══ Given entries ══
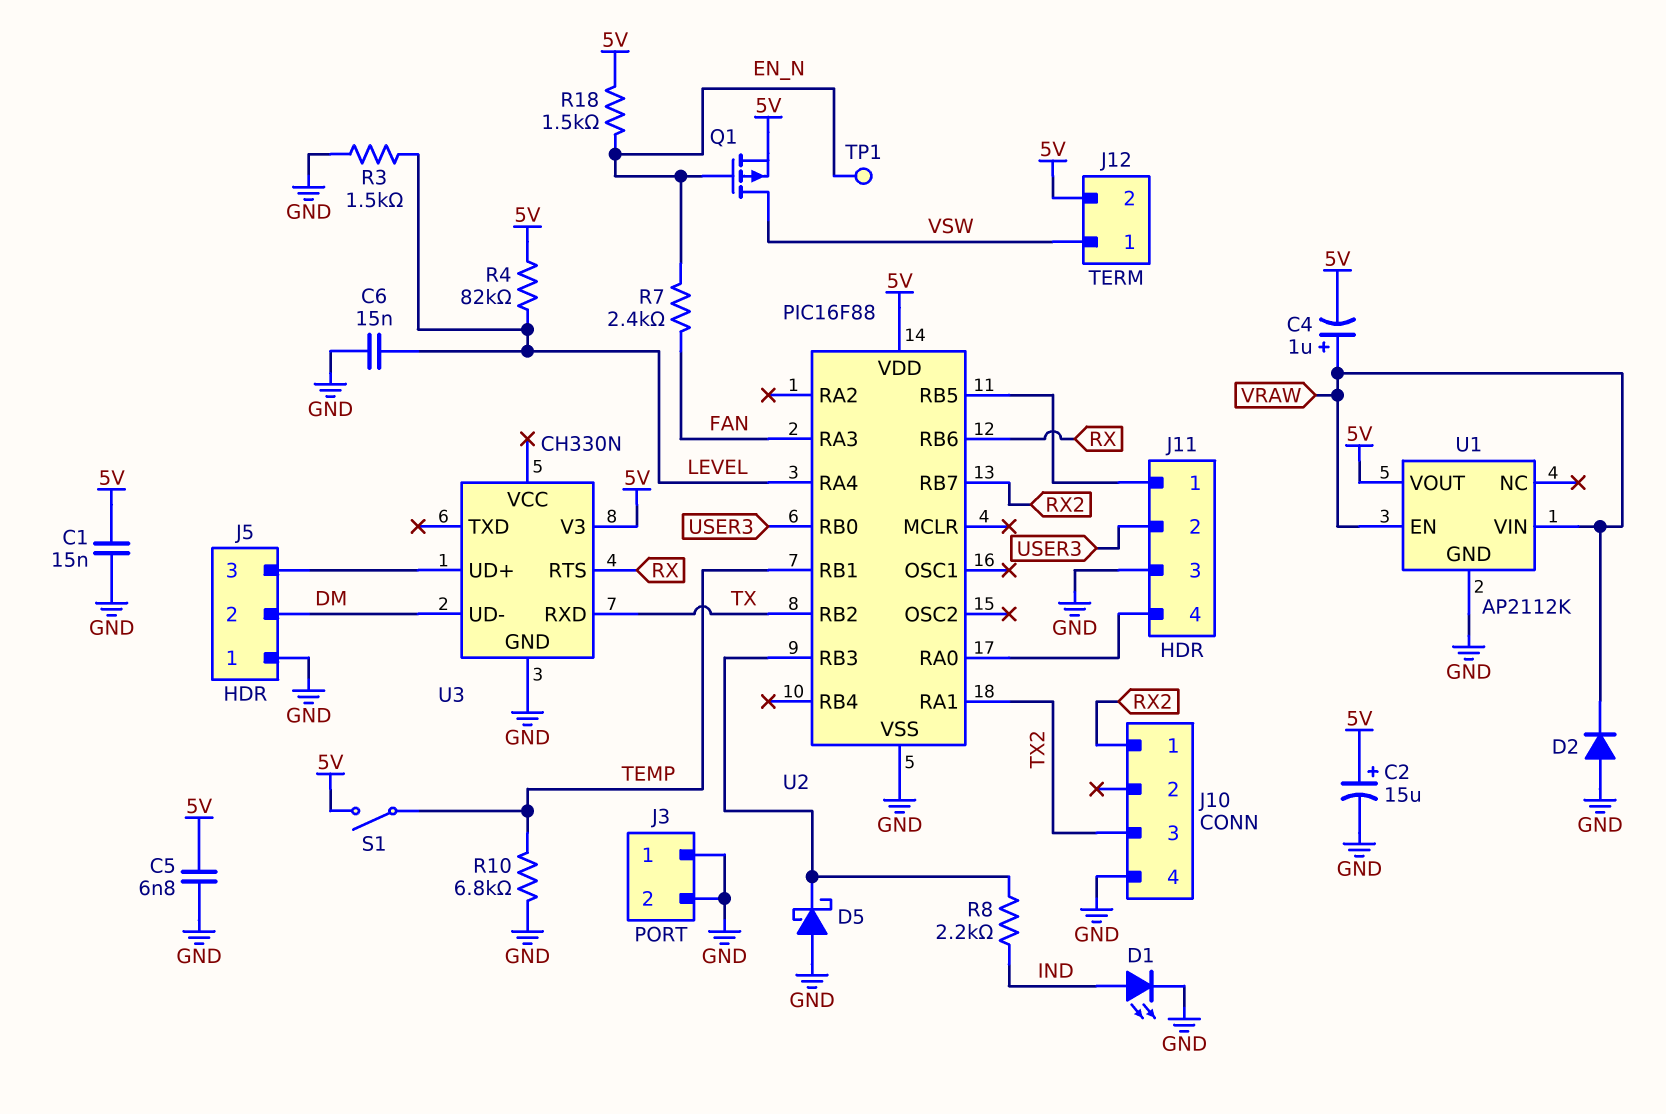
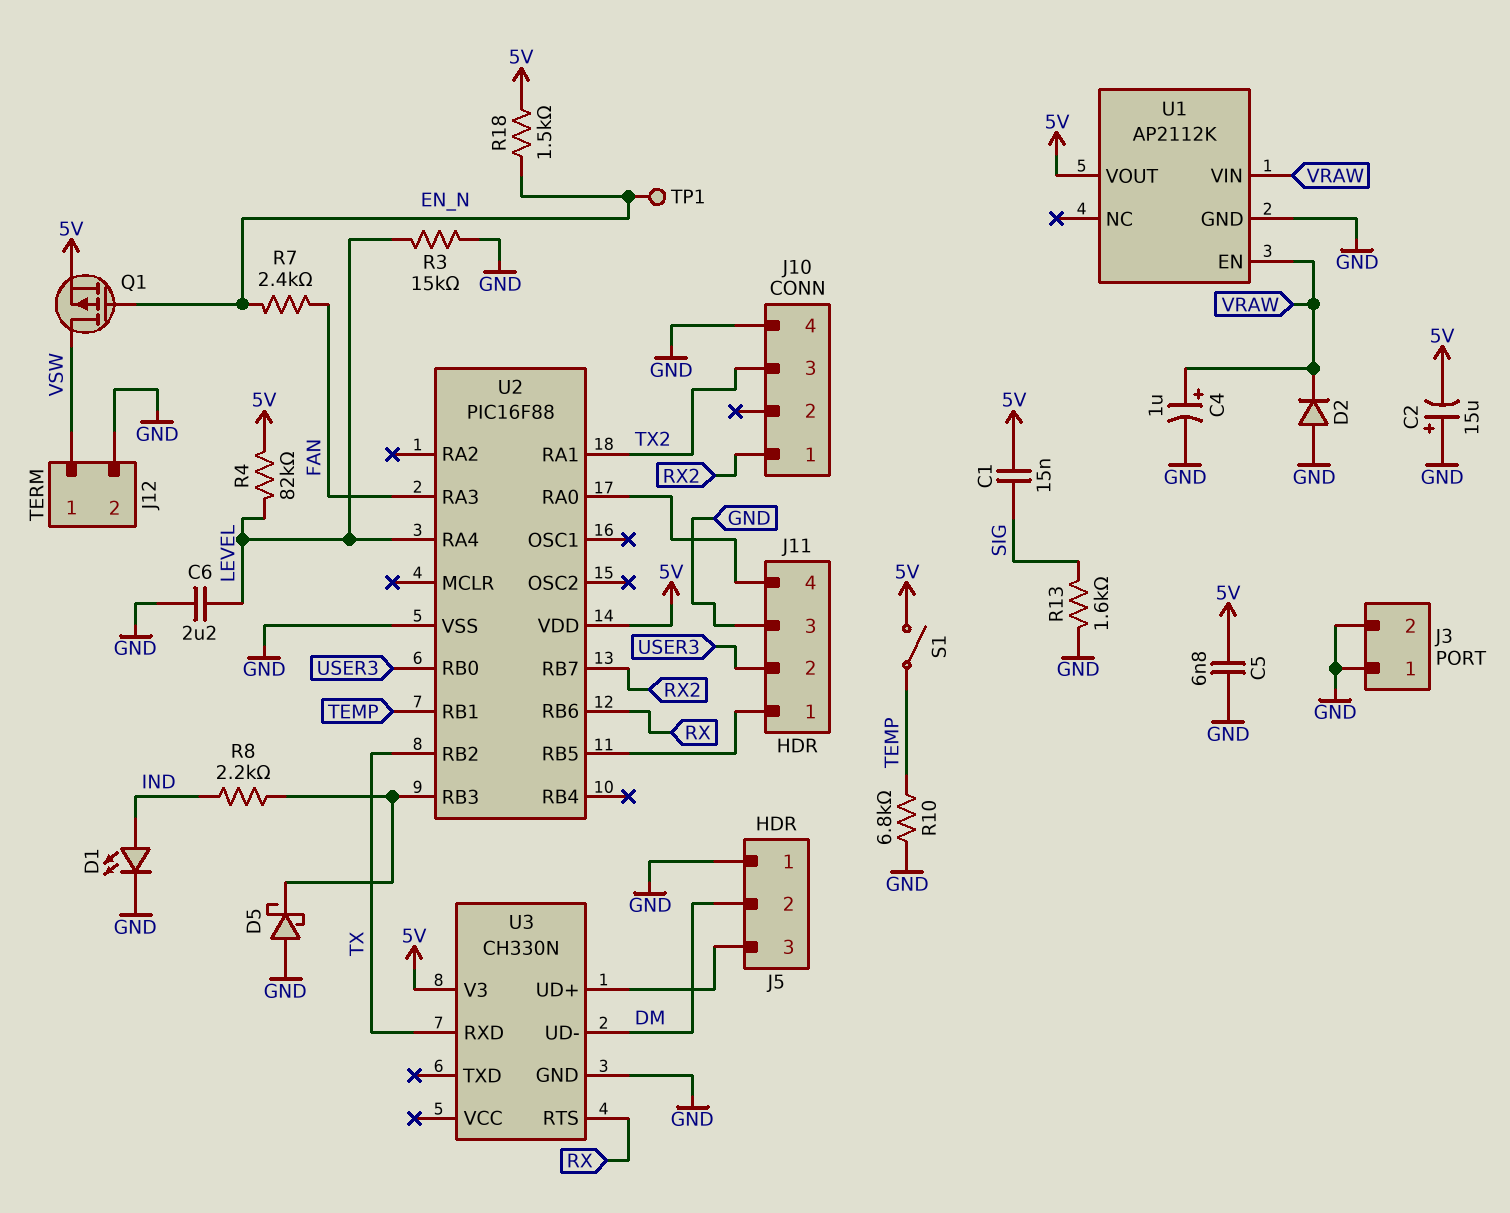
C1: 15nF (5V, GND) -> 15nF (5V, SIG)
C2: 15uF (plus 5V, minus GND) -> 15uF (plus GND, minus 5V)
C4: 1uF (plus VRAW, minus 5V) -> 1uF (plus VRAW, minus GND)
C6: 15nF (GND, LEVEL) -> 2.2uF (GND, LEVEL)
J12 pin 2: 5V -> GND
R3: 1.5k (GND, LEVEL) -> 15k (GND, LEVEL)
R13: none -> 1.6k (GND, SIG)

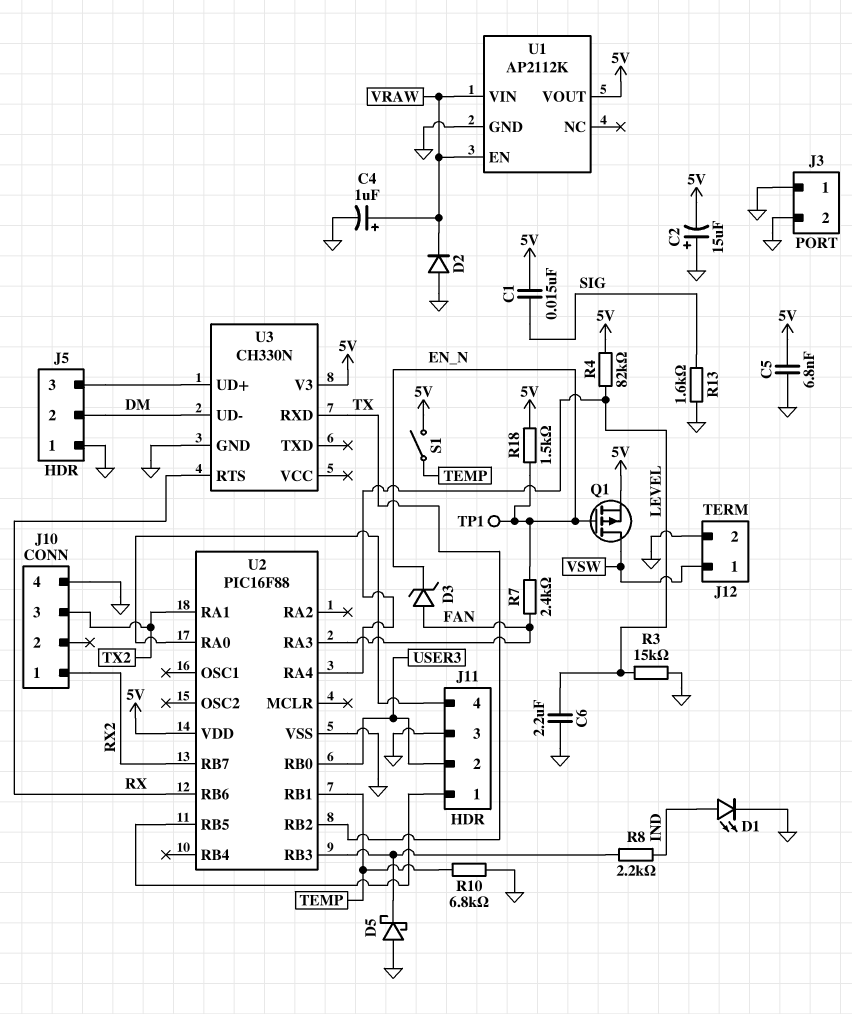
D3: none -> zener (A FAN, K EN_N)

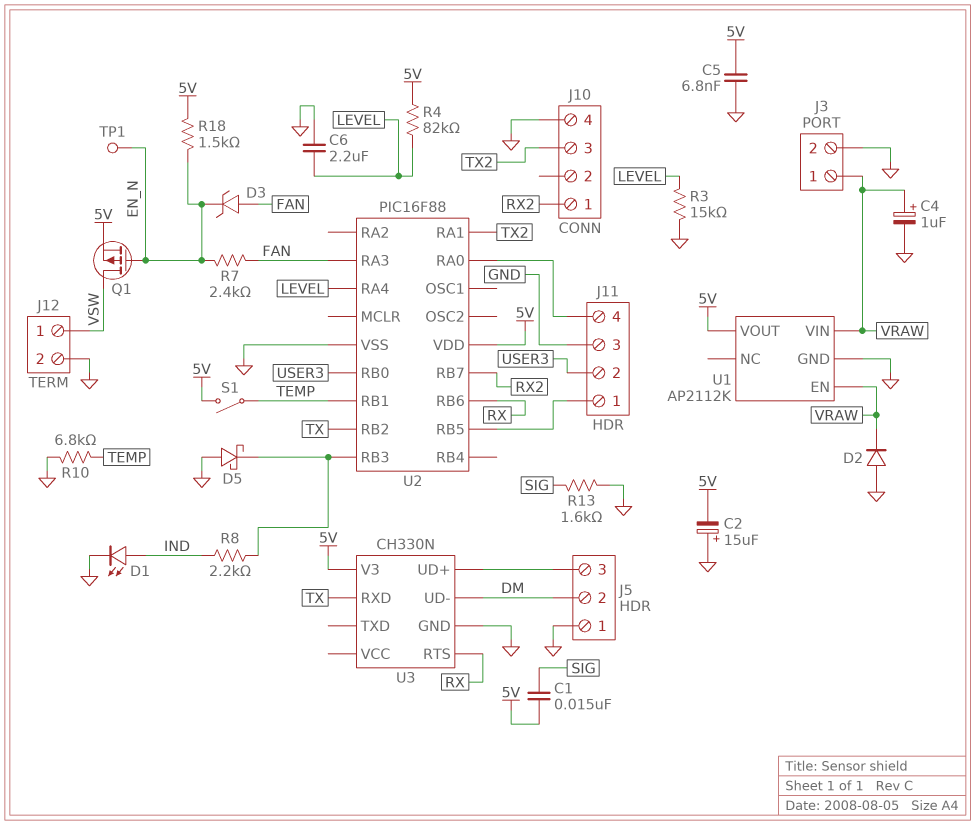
J3 pin 1: GND -> VRAW

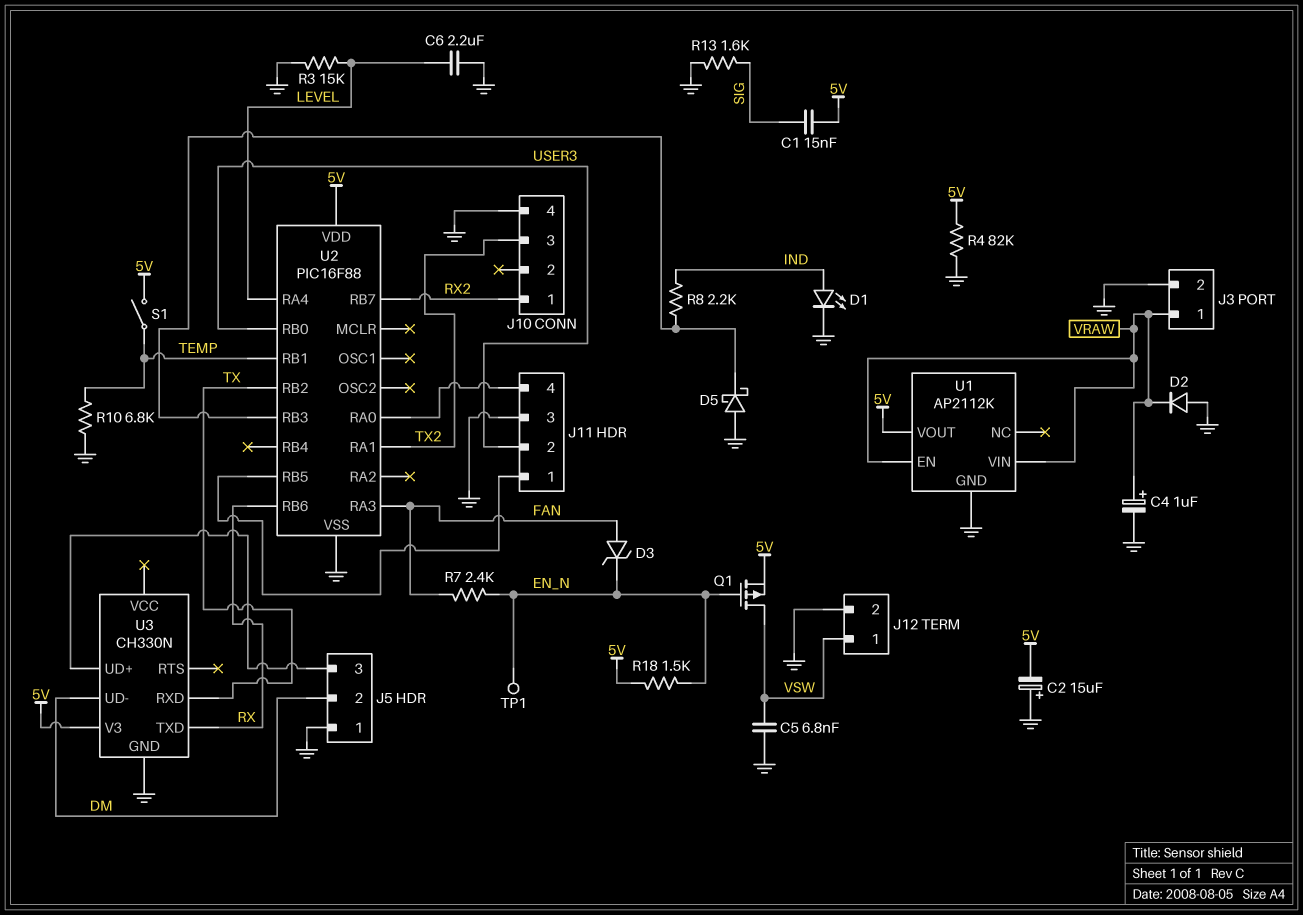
C5: 6.8nF (5V, GND) -> 6.8nF (GND, VSW)
R4: 82k (5V, LEVEL) -> 82k (5V, GND)
U3 pin RTS: RX -> none
U3 pin TXD: none -> RX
═══
| Problem description |
Copy exactly, with no pictures, the lines from the line containing "J12 pin 2: 5V -> GND" through the last line of the records above.

| Solution below |
J12 pin 2: 5V -> GND
R3: 1.5k (GND, LEVEL) -> 15k (GND, LEVEL)
R13: none -> 1.6k (GND, SIG)

D3: none -> zener (A FAN, K EN_N)

J3 pin 1: GND -> VRAW

C5: 6.8nF (5V, GND) -> 6.8nF (GND, VSW)
R4: 82k (5V, LEVEL) -> 82k (5V, GND)
U3 pin RTS: RX -> none
U3 pin TXD: none -> RX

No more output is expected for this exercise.